ASSIGNED TASK:
Please reproduce, exactly and in full, the lines from the one containing "black brick A8:A9" to the end of the material below.

MATERIAL SUPPLIED:
....................

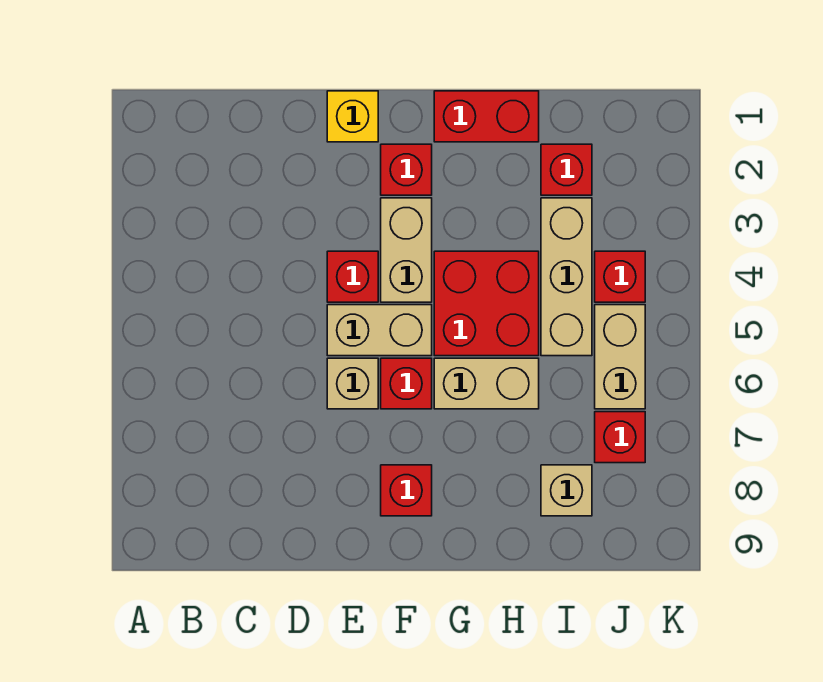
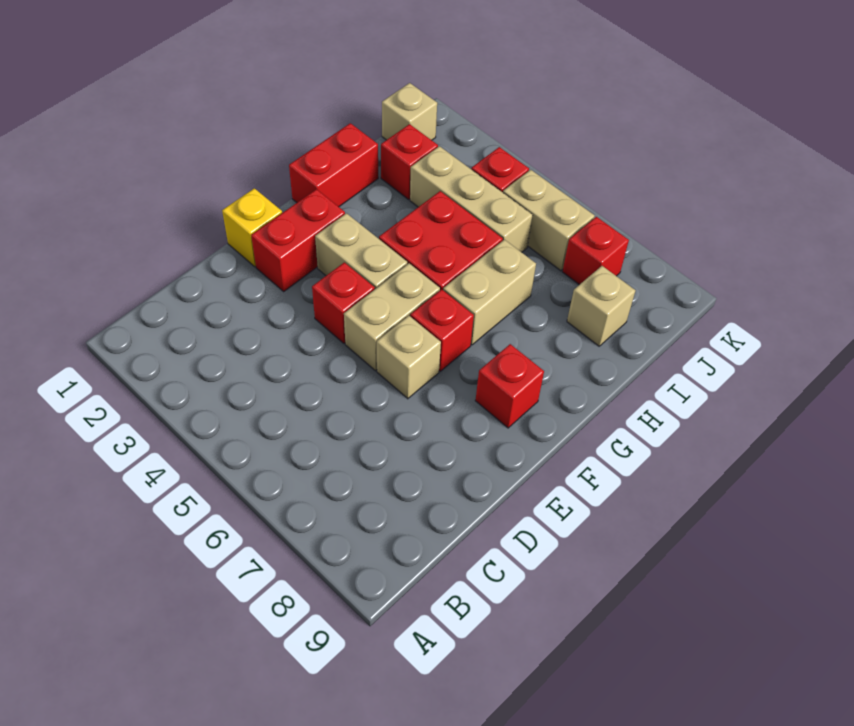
red brick F2 level 1 -> red brick E2:F2 level 1
none -> tan brick J1 level 1

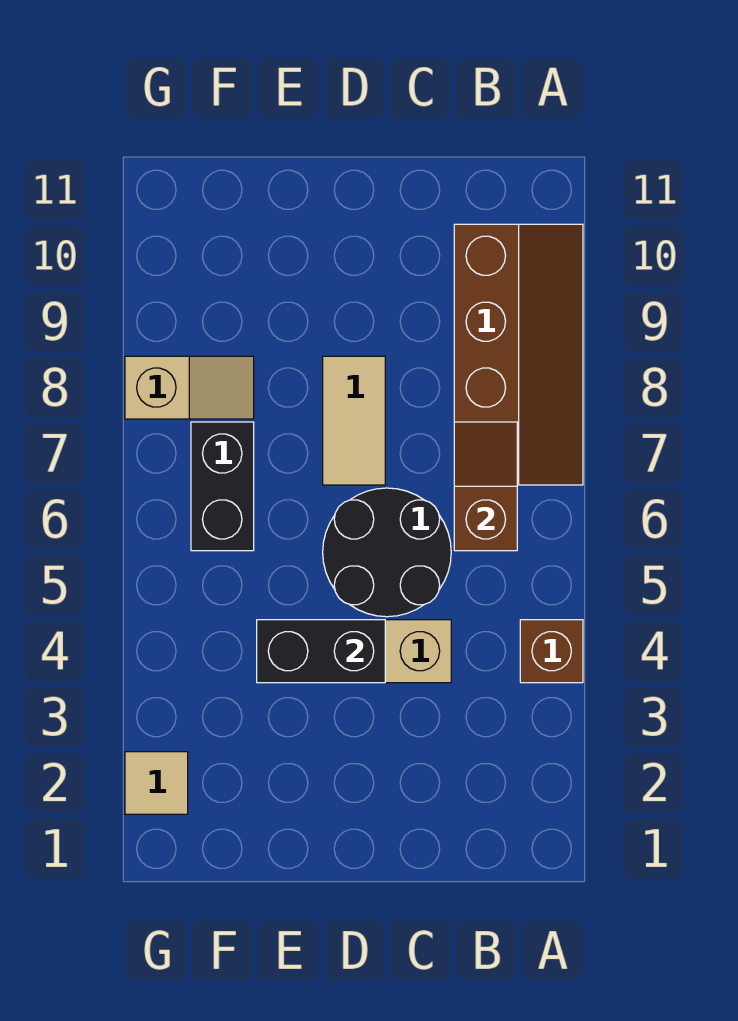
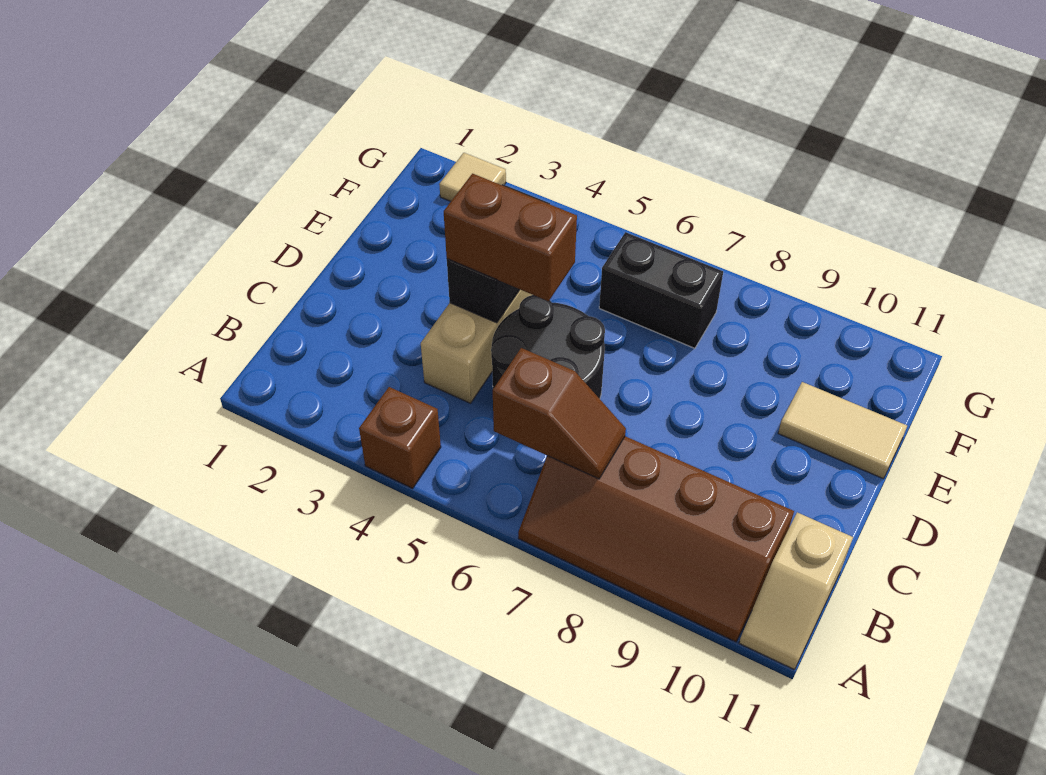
none -> brown brick D4:D5 level 3
tan tile D7:D8 level 1 -> tan tile E10:E11 level 1
tan slope F8:G8 level 1 top G -> tan slope A11:B11 level 1 top B

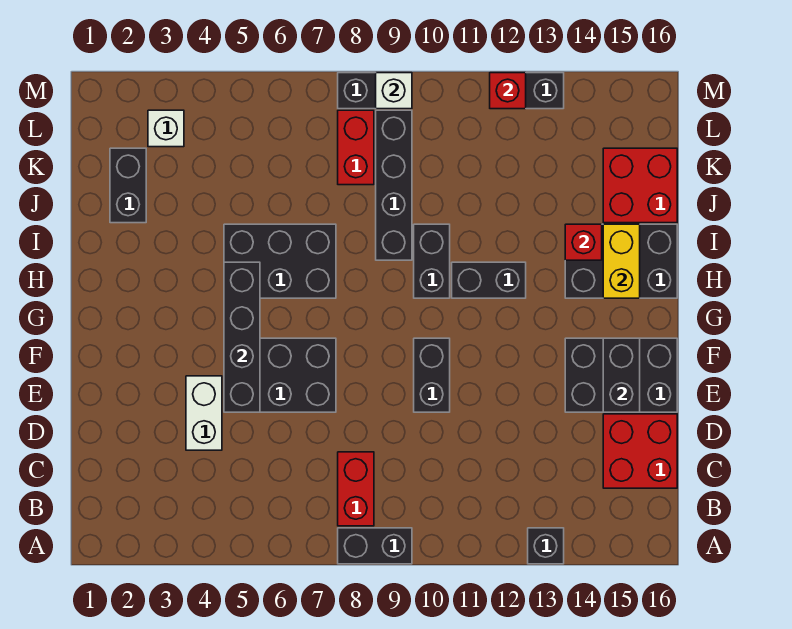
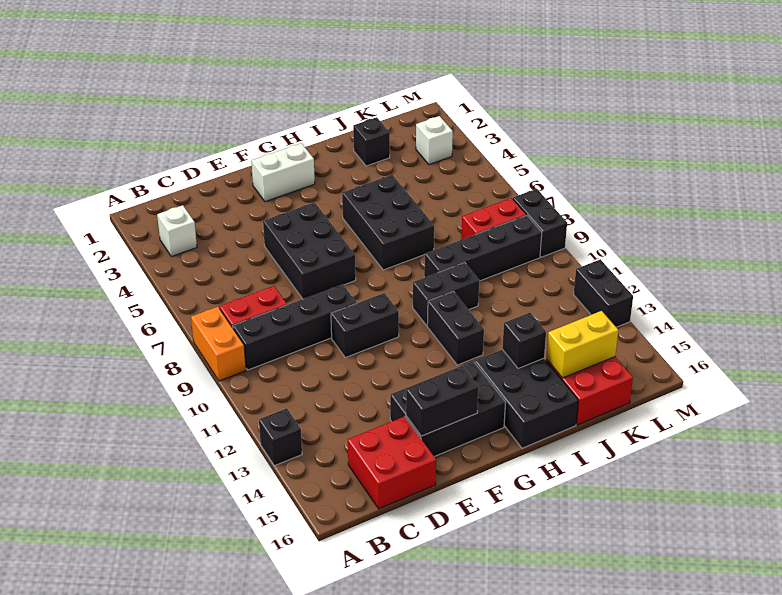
black brick A8:A9 level 1 -> orange brick A8:A9 level 1
white brick D4:E4 level 1 -> white brick F2:G2 level 1
black brick E5:H5 level 2 -> black brick B9:E9 level 1
black brick E14:F16 level 1 -> black brick E14:G15 level 1
yellow brick H15:I15 level 2 -> yellow brick J15:K15 level 2
red brick I14 level 2 -> black brick I14 level 2
black brick J2:K2 level 1 -> black brick J2 level 1
white brick M9 level 2 -> white brick B3 level 1
red brick M12 level 2 -> none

....................

TASK ANSWER:
black brick A8:A9 level 1 -> orange brick A8:A9 level 1
white brick D4:E4 level 1 -> white brick F2:G2 level 1
black brick E5:H5 level 2 -> black brick B9:E9 level 1
black brick E14:F16 level 1 -> black brick E14:G15 level 1
yellow brick H15:I15 level 2 -> yellow brick J15:K15 level 2
red brick I14 level 2 -> black brick I14 level 2
black brick J2:K2 level 1 -> black brick J2 level 1
white brick M9 level 2 -> white brick B3 level 1
red brick M12 level 2 -> none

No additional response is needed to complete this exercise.